-------- Provided data
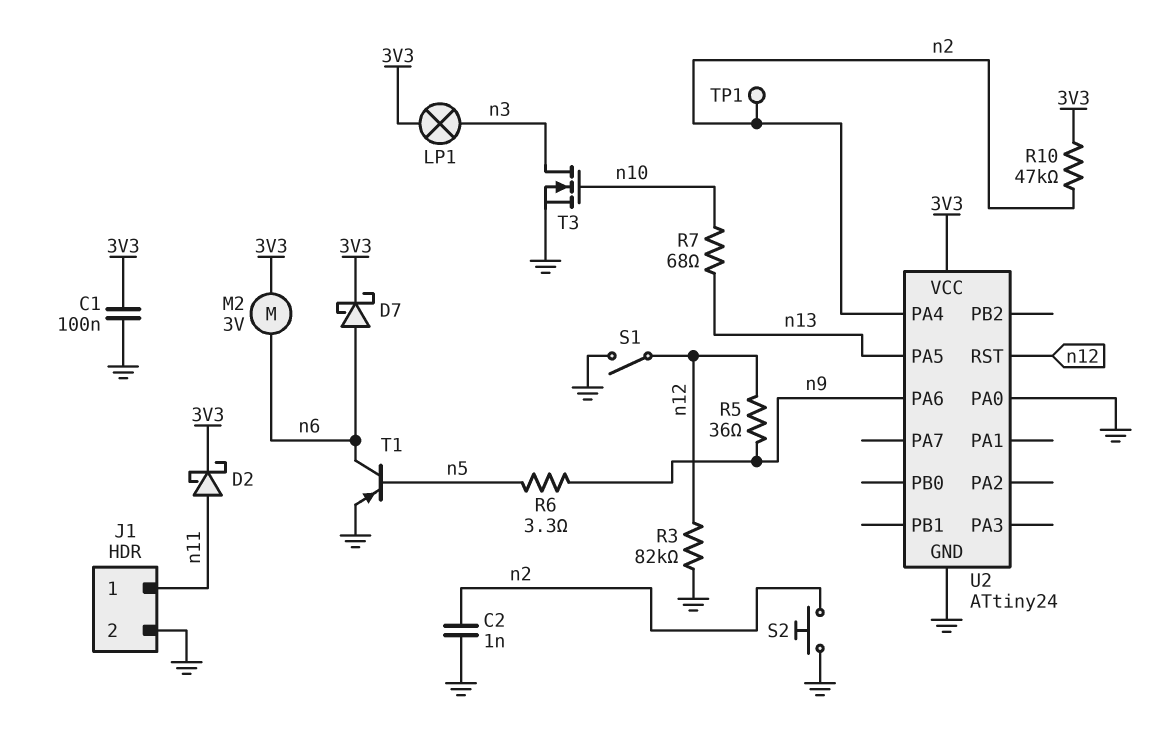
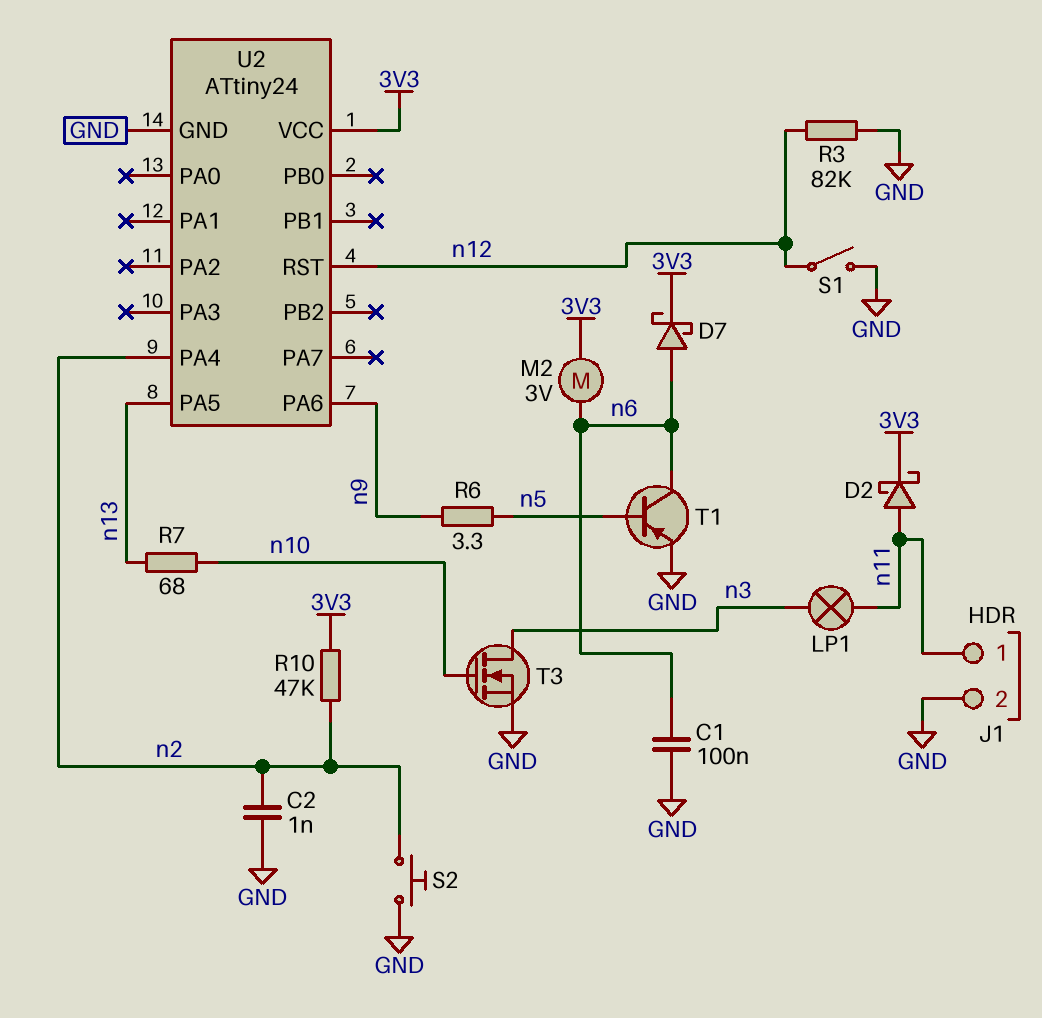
C1: 100nF (3V3, GND) -> 100nF (GND, n6)
LP1: lamp (3V3, n3) -> lamp (n3, n11)
R5: 36 (n9, n12) -> none
TP1: test point (n2) -> none
U2 pin PA0: GND -> none

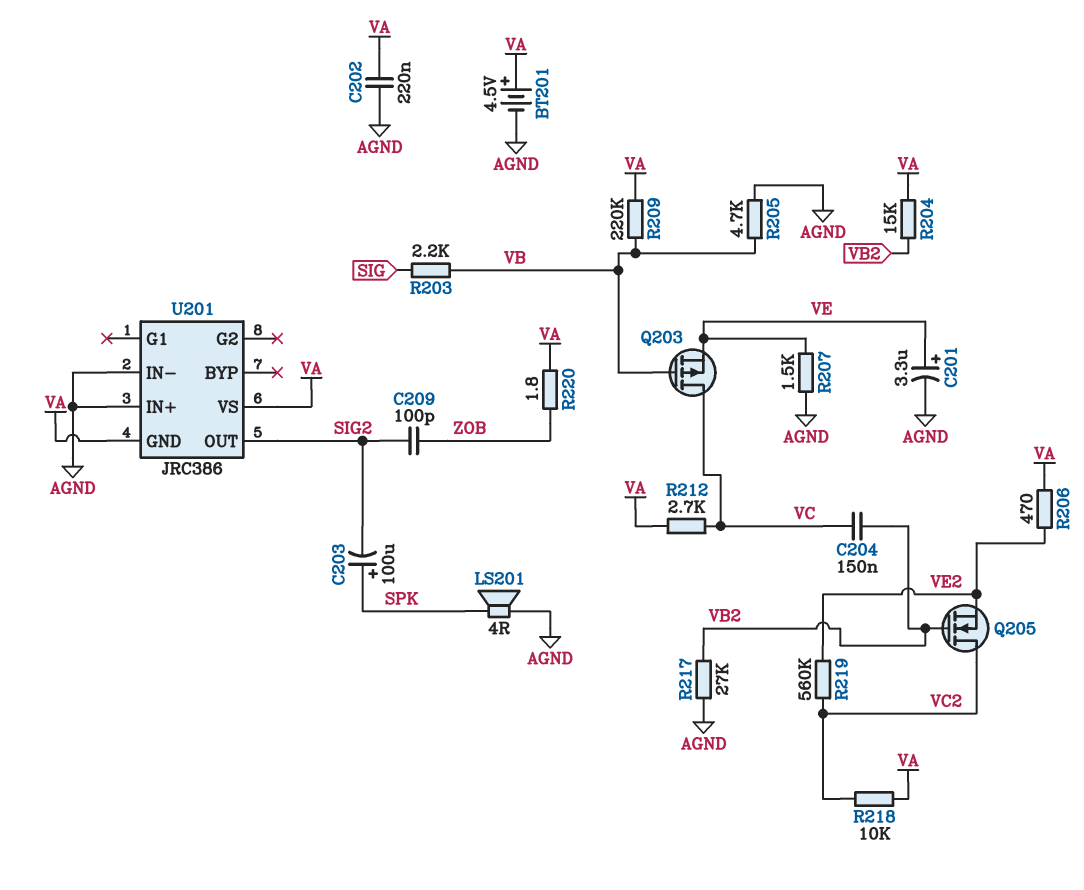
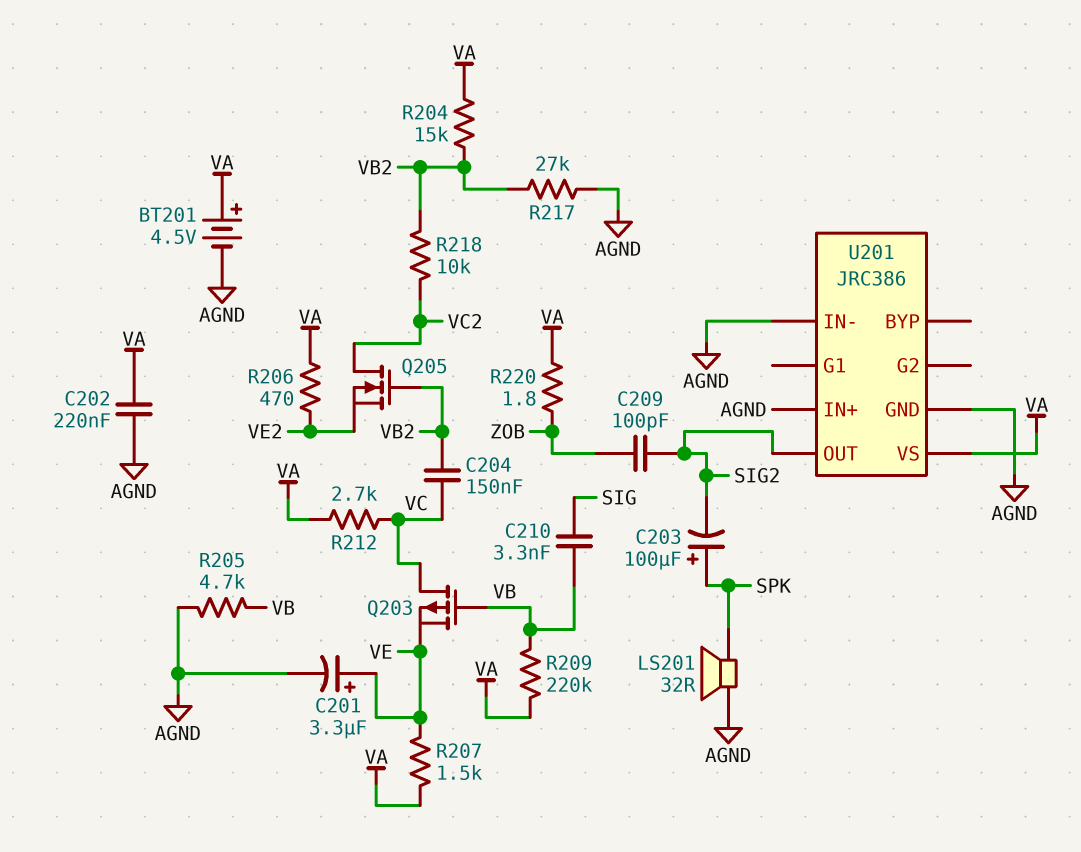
C210: none -> 3.3nF (SIG, VB)
LS201: speaker 4R (AGND, SPK) -> speaker 32R (AGND, SPK)
R203: 2.2k (SIG, VB) -> none
R207: 1.5k (AGND, VE) -> 1.5k (VA, VE)
R218: 10k (VA, VC2) -> 10k (VB2, VC2)
R219: 560k (VC2, VE2) -> none
U201 pin GND: VA -> AGND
----------------
### Required action
Set down exactly the line with "R203: 2.2k (SIG, VB) -> none" and each line after it up to the end of the records, adding nothing.

### Your response
R203: 2.2k (SIG, VB) -> none
R207: 1.5k (AGND, VE) -> 1.5k (VA, VE)
R218: 10k (VA, VC2) -> 10k (VB2, VC2)
R219: 560k (VC2, VE2) -> none
U201 pin GND: VA -> AGND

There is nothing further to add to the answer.